__Work to complete__:
What should you transcribe? Every line from the top of the records below through the line with "yellow lemon [388,263,486,334]", exactly, and no pictures.

Records from a data source

· · · · · · ·

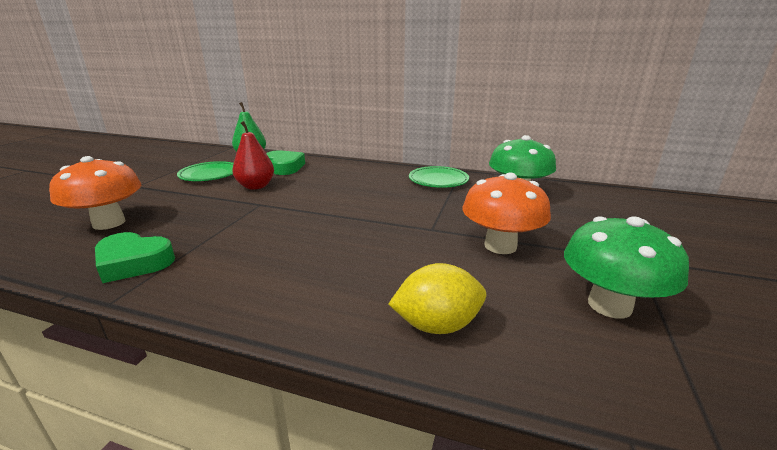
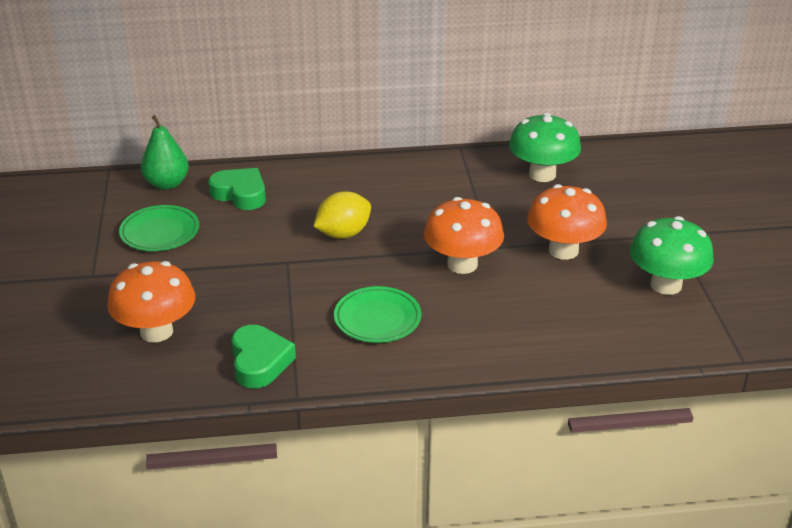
camera: 25 degrees left, 10 degrees up
green heart [95,232,175,283] -> green heart turned 90 degrees counterclockwise [231,325,296,388]
red pear [232,121,274,190] -> none
yellow lemon [388,263,486,334] -> yellow lemon moved to [313,191,371,239]
green plate [409,166,469,188] -> green plate moved to [334,286,421,343]
none -> orange mushroom [424,197,504,274]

· · · · · · ·

__Answer space__:
camera: 25 degrees left, 10 degrees up
green heart [95,232,175,283] -> green heart turned 90 degrees counterclockwise [231,325,296,388]
red pear [232,121,274,190] -> none
yellow lemon [388,263,486,334] -> yellow lemon moved to [313,191,371,239]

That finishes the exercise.